Segment Start: EXERCISE MATERIALS

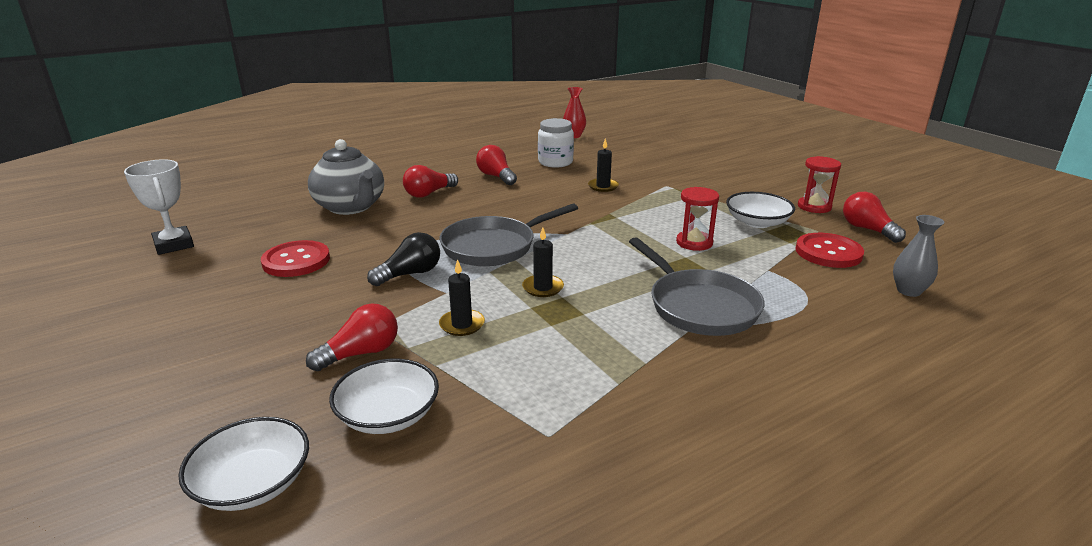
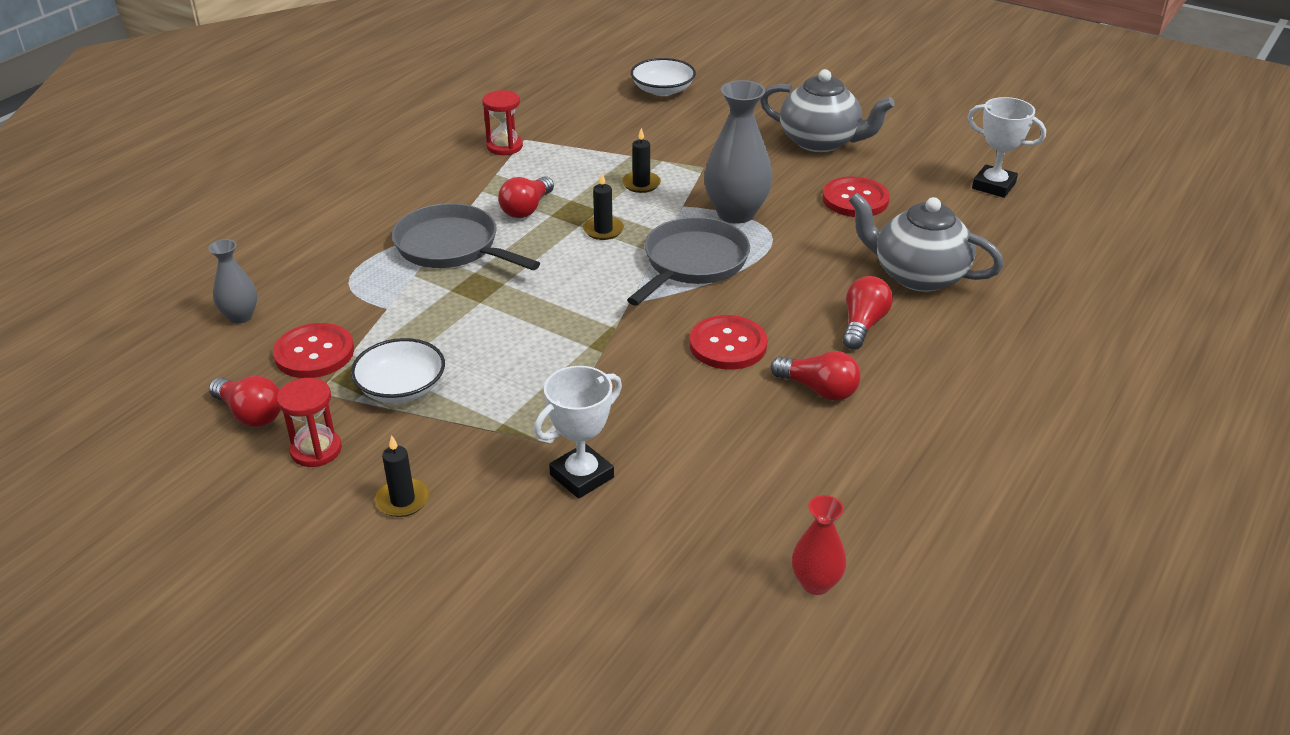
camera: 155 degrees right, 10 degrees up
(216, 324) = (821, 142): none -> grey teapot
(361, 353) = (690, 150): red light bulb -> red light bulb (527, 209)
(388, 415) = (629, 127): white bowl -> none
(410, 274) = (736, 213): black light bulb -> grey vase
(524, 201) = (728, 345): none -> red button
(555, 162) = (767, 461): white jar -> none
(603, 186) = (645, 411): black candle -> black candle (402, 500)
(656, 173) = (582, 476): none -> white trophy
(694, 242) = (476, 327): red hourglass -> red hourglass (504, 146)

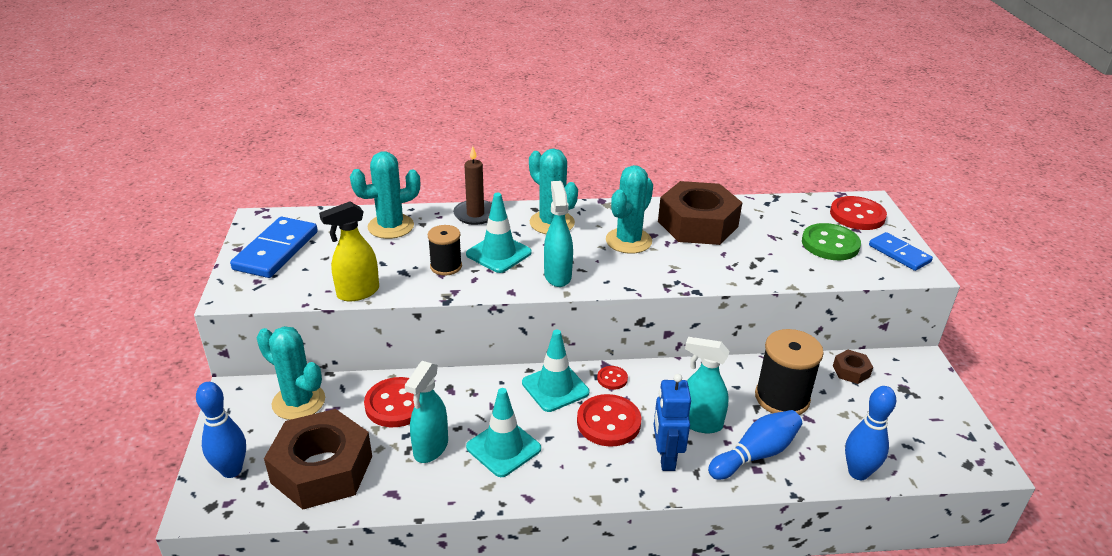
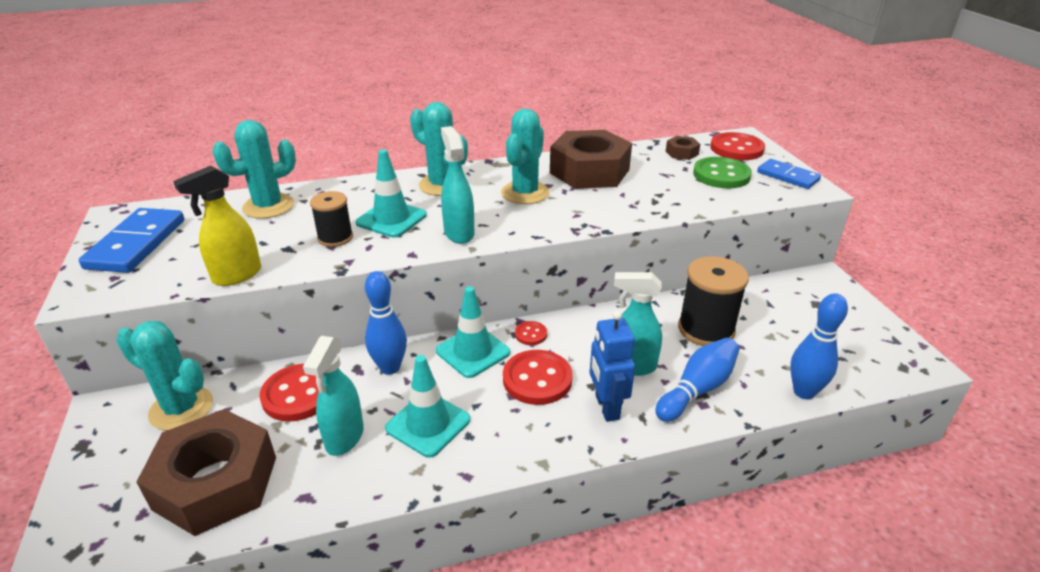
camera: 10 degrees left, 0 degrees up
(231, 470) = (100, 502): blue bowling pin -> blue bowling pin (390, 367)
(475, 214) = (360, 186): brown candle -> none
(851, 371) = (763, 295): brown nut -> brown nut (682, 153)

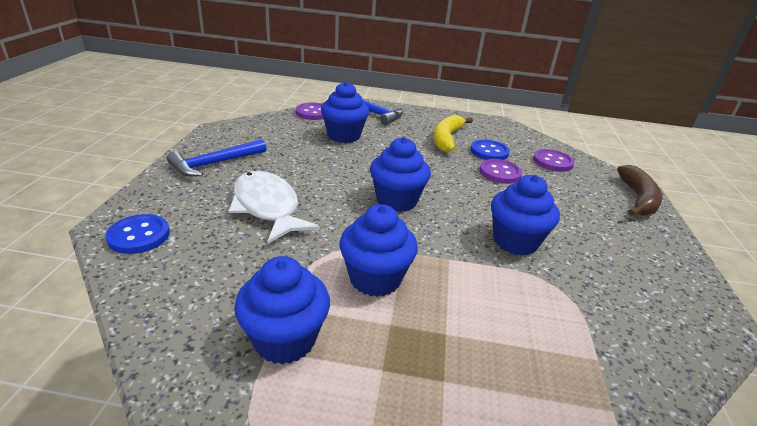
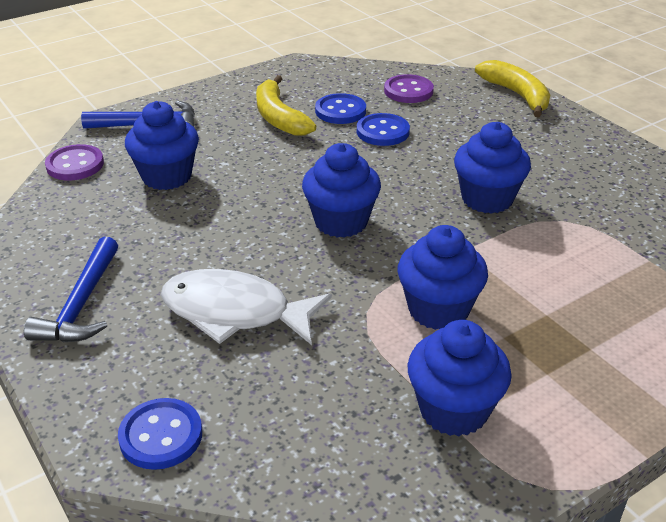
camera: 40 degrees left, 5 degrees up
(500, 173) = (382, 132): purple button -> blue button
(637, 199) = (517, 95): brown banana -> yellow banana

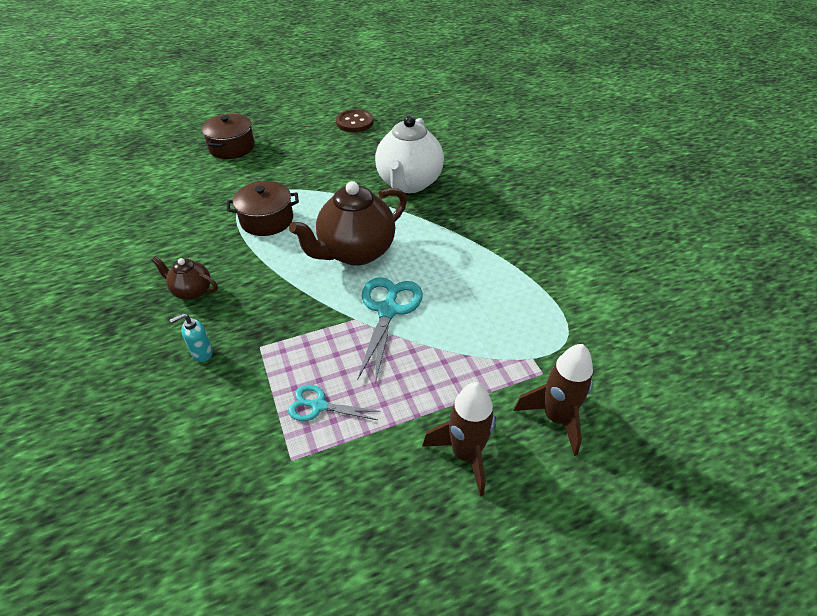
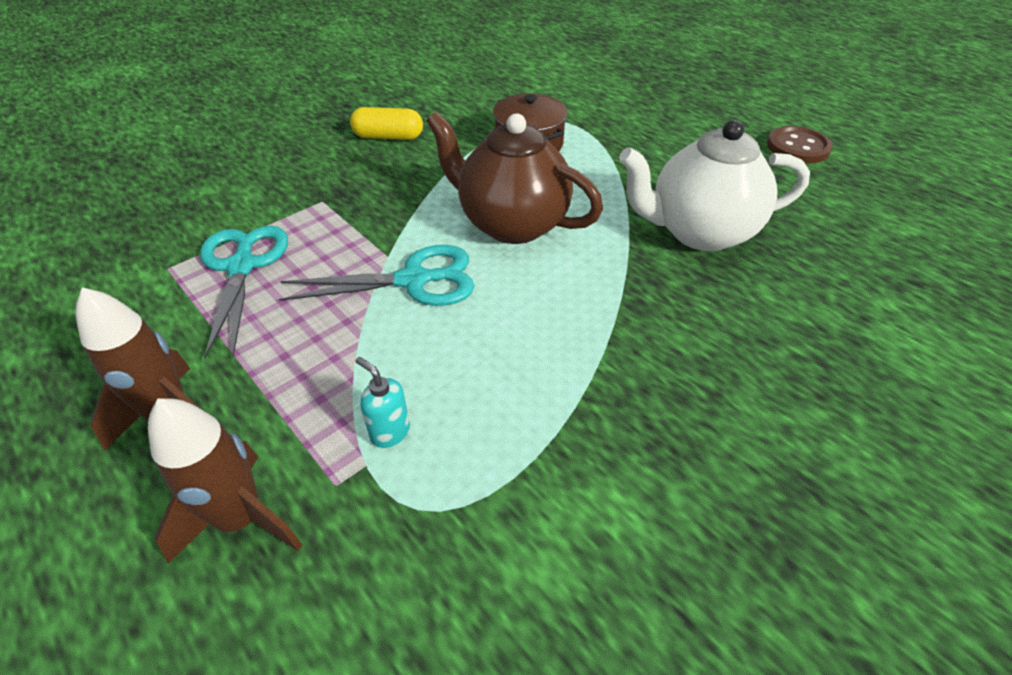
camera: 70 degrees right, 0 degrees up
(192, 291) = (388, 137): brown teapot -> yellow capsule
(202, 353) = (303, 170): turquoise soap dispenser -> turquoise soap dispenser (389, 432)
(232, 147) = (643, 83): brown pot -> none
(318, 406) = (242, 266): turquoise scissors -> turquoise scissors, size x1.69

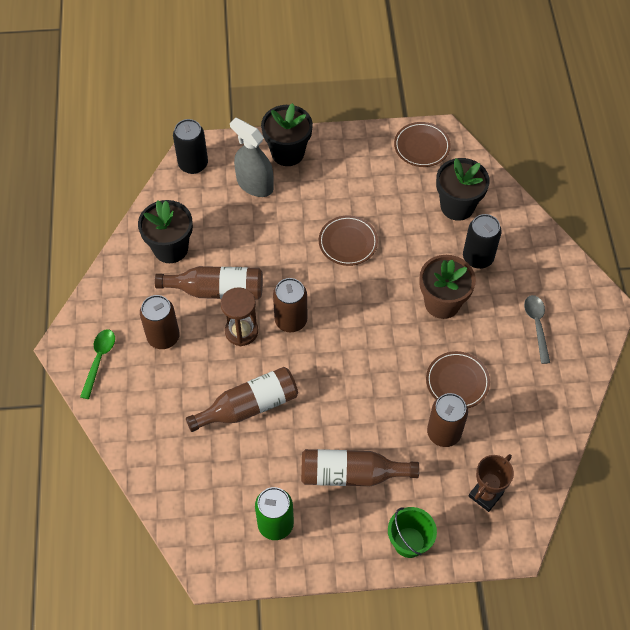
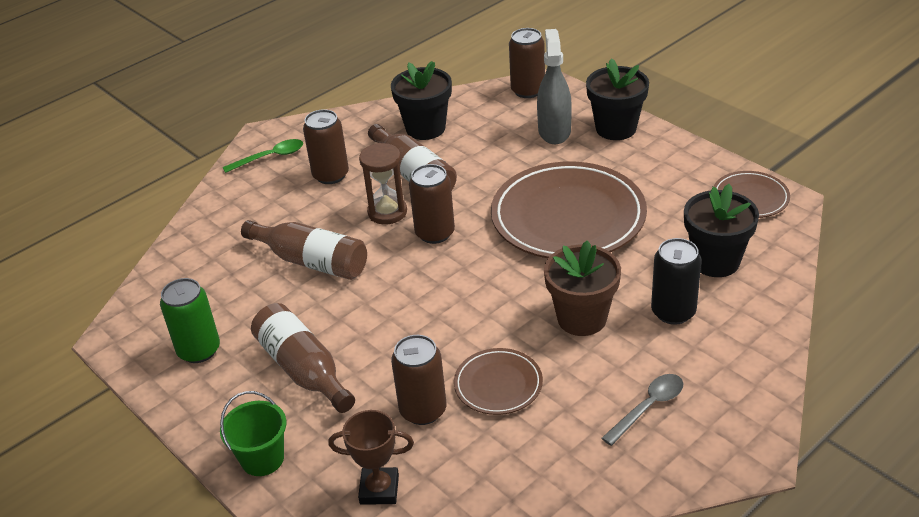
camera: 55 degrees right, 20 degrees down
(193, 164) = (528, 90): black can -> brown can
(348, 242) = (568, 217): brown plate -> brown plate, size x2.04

Segment End: EXERCISE MATERIALS

• _WHAT THE EXERCISE ASKS_
Repeat, exactly and in full, each line from the start of the data to the line that contains "(388, 415) = (629, 127): white bowl -> none". Pictures do not go in.

• _YOUR RESPONSE_
camera: 155 degrees right, 10 degrees up
(216, 324) = (821, 142): none -> grey teapot
(361, 353) = (690, 150): red light bulb -> red light bulb (527, 209)
(388, 415) = (629, 127): white bowl -> none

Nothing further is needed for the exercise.